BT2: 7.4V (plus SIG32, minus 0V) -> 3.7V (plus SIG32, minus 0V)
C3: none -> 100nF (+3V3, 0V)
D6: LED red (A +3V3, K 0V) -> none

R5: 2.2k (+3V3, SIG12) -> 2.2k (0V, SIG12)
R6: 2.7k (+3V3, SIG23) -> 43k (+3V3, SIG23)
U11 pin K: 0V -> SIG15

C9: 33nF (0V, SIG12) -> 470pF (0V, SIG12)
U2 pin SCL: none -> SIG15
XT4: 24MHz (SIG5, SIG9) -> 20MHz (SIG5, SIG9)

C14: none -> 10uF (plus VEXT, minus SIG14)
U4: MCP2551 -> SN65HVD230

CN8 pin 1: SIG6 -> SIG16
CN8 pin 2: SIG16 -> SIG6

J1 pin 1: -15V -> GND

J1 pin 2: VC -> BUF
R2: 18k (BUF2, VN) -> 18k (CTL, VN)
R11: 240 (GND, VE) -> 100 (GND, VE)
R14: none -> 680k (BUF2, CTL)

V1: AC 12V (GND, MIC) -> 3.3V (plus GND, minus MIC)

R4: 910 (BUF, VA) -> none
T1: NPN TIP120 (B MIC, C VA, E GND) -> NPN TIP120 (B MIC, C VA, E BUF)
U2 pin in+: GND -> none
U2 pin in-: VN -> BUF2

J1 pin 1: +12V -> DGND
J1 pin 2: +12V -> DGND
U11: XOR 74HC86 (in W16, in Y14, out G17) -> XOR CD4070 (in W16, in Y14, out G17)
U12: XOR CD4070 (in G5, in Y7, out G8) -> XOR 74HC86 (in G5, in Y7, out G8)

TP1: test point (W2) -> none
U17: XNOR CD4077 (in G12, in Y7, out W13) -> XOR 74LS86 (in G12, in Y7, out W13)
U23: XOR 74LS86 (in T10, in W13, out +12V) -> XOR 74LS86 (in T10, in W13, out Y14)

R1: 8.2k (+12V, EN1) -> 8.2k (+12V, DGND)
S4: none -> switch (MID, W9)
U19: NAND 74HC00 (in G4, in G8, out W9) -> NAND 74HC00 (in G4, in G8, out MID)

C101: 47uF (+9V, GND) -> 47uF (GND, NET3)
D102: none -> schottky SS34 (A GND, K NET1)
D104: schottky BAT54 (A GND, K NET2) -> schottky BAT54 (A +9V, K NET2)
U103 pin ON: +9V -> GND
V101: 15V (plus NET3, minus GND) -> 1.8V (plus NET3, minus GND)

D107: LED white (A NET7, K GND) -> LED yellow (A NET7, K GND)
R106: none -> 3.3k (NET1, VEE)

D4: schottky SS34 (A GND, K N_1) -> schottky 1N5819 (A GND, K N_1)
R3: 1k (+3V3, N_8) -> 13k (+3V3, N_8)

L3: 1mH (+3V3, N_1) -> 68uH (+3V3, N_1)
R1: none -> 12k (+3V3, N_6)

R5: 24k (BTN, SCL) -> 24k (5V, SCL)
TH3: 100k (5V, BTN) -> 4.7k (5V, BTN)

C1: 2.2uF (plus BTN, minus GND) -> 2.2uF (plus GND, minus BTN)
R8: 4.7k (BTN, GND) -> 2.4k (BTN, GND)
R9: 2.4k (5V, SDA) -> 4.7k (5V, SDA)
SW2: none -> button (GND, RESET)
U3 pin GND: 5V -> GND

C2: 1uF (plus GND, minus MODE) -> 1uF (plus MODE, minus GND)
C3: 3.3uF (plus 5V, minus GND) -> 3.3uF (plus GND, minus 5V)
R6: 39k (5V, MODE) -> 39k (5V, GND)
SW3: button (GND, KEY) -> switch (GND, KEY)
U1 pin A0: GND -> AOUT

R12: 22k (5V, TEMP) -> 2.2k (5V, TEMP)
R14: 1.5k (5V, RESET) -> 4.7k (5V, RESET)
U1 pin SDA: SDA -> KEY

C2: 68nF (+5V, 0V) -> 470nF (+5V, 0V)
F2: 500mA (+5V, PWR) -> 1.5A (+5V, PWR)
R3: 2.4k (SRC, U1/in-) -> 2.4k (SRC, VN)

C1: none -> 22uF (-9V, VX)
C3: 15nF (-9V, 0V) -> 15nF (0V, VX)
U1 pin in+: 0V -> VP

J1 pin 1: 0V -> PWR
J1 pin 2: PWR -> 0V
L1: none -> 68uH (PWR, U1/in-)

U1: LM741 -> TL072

* **Activity**: Note every line in the material with "minus" and copy it.

* **Output below**:
BT2: 7.4V (plus SIG32, minus 0V) -> 3.7V (plus SIG32, minus 0V)
C14: none -> 10uF (plus VEXT, minus SIG14)
V1: AC 12V (GND, MIC) -> 3.3V (plus GND, minus MIC)
V101: 15V (plus NET3, minus GND) -> 1.8V (plus NET3, minus GND)
C1: 2.2uF (plus BTN, minus GND) -> 2.2uF (plus GND, minus BTN)
C2: 1uF (plus GND, minus MODE) -> 1uF (plus MODE, minus GND)
C3: 3.3uF (plus 5V, minus GND) -> 3.3uF (plus GND, minus 5V)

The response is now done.